• **DATA EXTRACT**:
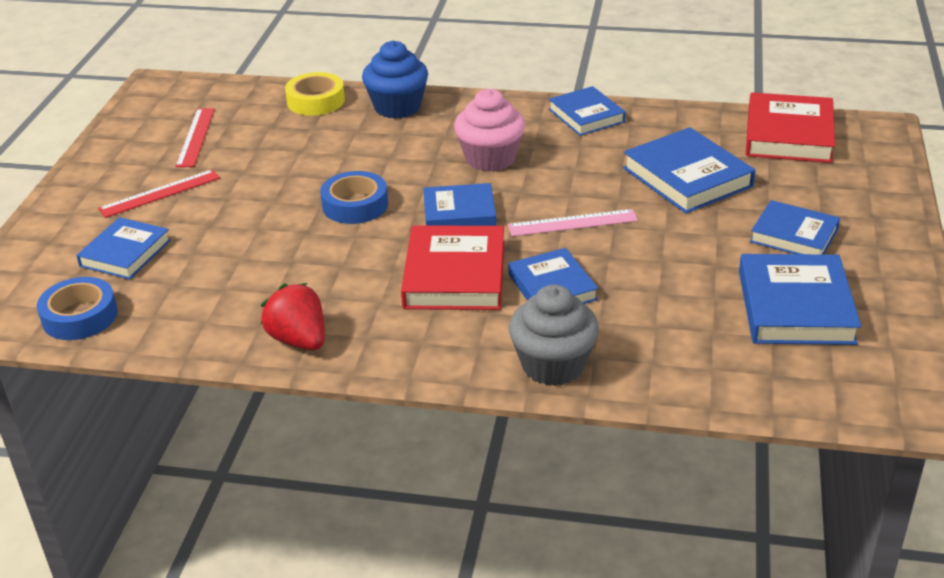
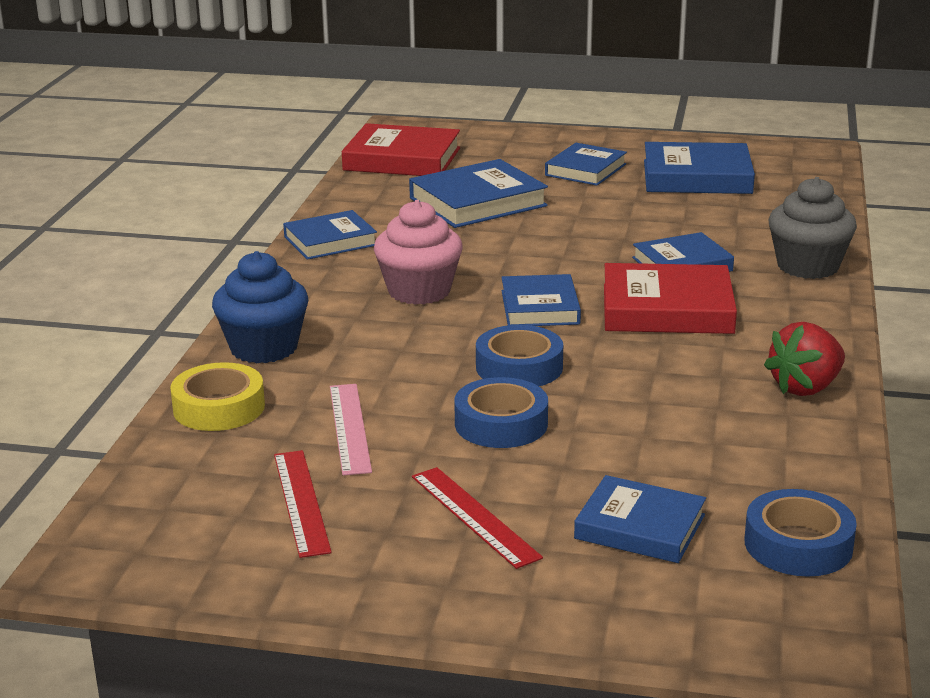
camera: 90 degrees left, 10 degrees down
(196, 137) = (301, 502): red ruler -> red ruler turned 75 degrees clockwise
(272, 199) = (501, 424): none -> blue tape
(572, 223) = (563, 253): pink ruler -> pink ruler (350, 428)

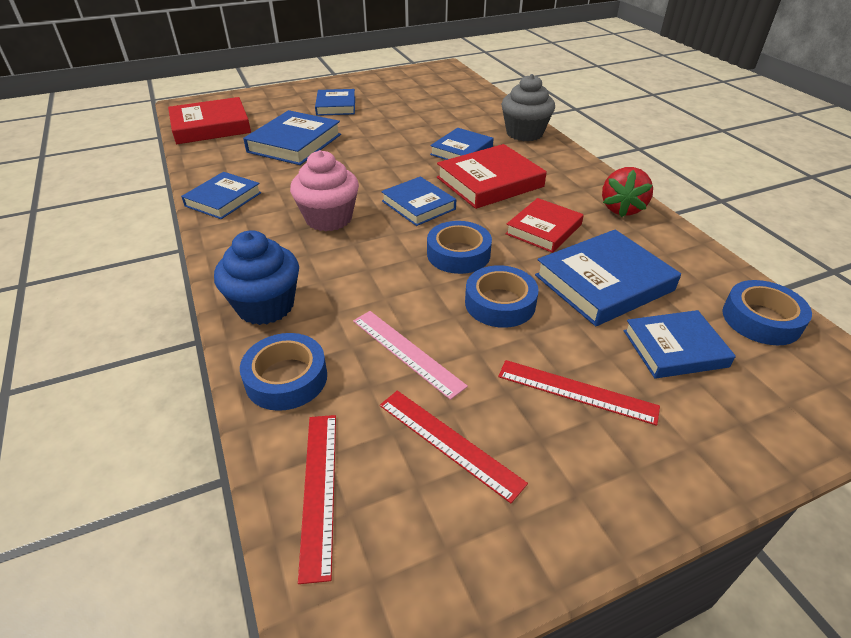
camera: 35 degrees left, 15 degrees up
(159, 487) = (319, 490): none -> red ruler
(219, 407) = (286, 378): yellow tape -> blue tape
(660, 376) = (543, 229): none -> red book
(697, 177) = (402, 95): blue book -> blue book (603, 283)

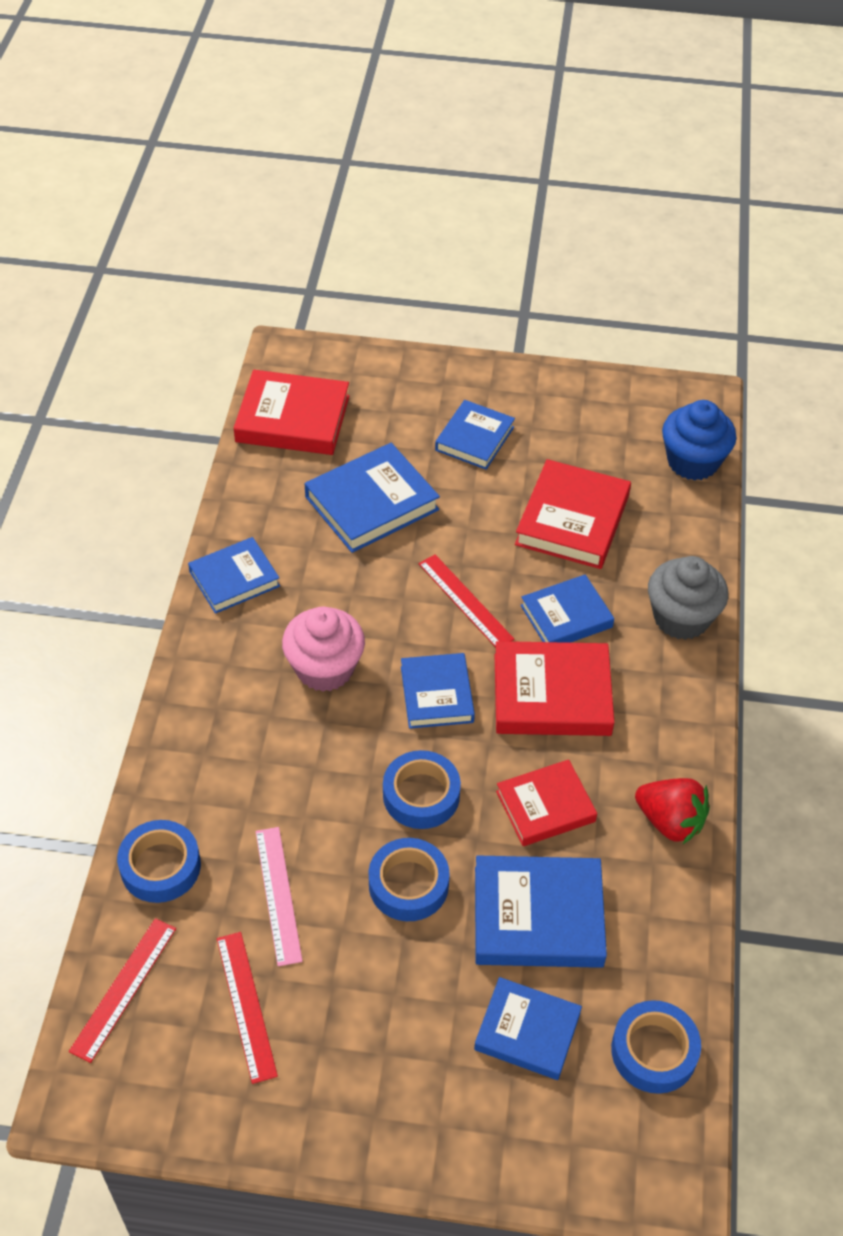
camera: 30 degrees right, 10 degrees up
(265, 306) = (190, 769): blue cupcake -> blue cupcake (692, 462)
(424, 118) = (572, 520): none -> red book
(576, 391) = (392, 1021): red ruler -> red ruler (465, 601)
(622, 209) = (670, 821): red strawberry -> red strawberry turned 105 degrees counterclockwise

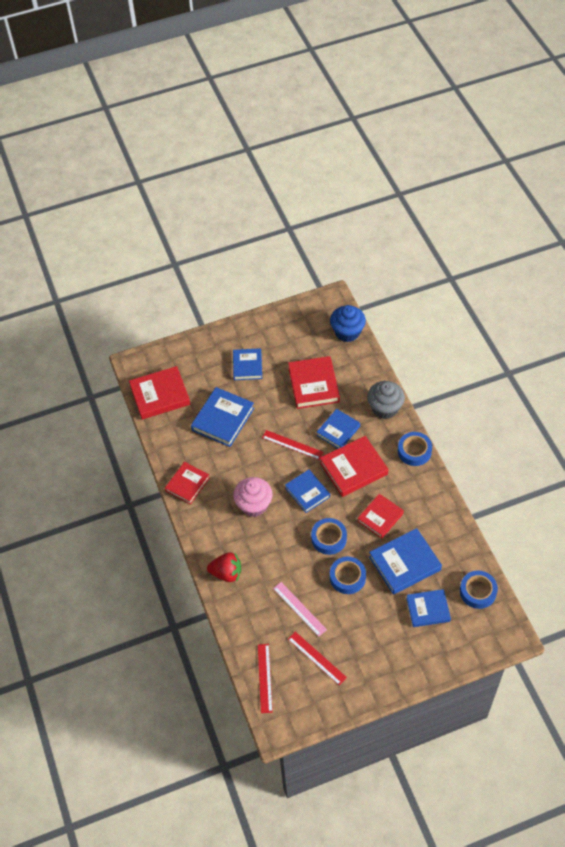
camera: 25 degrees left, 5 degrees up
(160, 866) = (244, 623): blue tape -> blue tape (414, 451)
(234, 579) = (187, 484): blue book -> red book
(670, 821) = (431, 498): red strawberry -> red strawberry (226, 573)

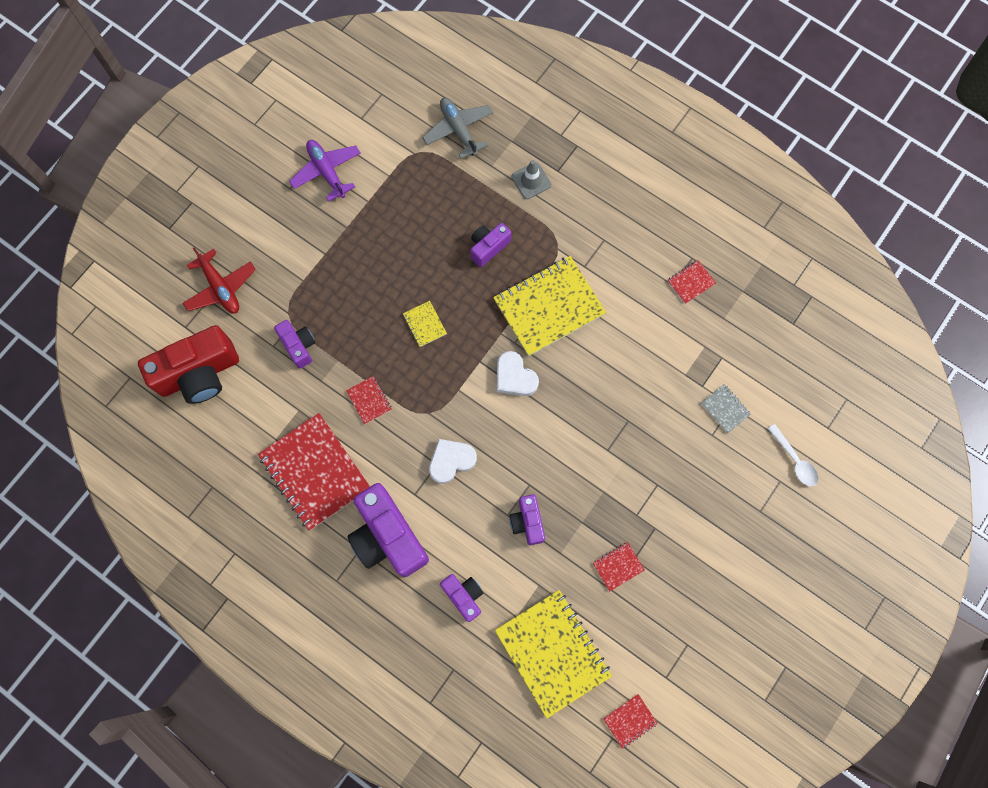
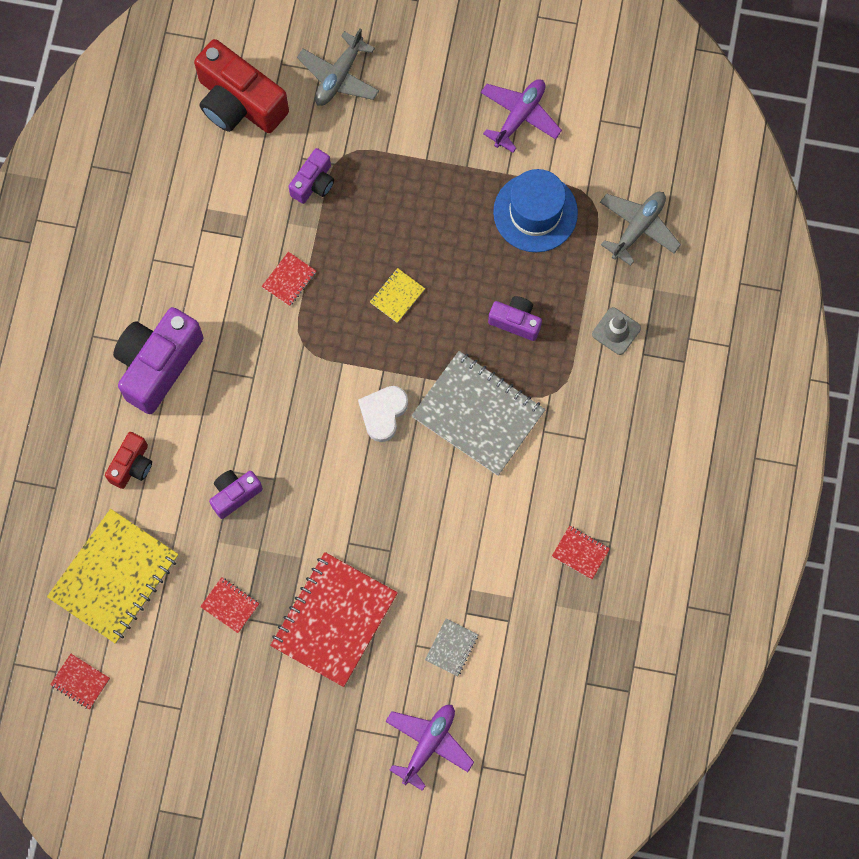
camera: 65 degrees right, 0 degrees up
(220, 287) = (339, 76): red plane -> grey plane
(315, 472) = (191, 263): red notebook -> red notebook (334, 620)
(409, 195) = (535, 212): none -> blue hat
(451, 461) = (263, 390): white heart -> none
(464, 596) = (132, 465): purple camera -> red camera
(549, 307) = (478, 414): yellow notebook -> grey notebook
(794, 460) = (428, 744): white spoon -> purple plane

• **WHAT TO PRODUCE**:
Quote each entry above verbatim and drop the pictures.

• **ANSWER BOX**:
camera: 90 degrees left, 10 degrees down
(196, 137) = (301, 502): red ruler -> red ruler turned 75 degrees clockwise
(272, 199) = (501, 424): none -> blue tape
(572, 223) = (563, 253): pink ruler -> pink ruler (350, 428)

camera: 35 degrees left, 15 degrees up
(159, 487) = (319, 490): none -> red ruler
(219, 407) = (286, 378): yellow tape -> blue tape
(660, 376) = (543, 229): none -> red book
(697, 177) = (402, 95): blue book -> blue book (603, 283)

camera: 30 degrees right, 10 degrees up
(265, 306) = (190, 769): blue cupcake -> blue cupcake (692, 462)
(424, 118) = (572, 520): none -> red book
(576, 391) = (392, 1021): red ruler -> red ruler (465, 601)
(622, 209) = (670, 821): red strawberry -> red strawberry turned 105 degrees counterclockwise

camera: 25 degrees left, 5 degrees up
(160, 866) = (244, 623): blue tape -> blue tape (414, 451)
(234, 579) = (187, 484): blue book -> red book
(670, 821) = (431, 498): red strawberry -> red strawberry (226, 573)

camera: 65 degrees right, 0 degrees up
(220, 287) = (339, 76): red plane -> grey plane
(315, 472) = (191, 263): red notebook -> red notebook (334, 620)
(409, 195) = (535, 212): none -> blue hat
(451, 461) = (263, 390): white heart -> none
(464, 596) = (132, 465): purple camera -> red camera
(549, 307) = (478, 414): yellow notebook -> grey notebook
(794, 460) = (428, 744): white spoon -> purple plane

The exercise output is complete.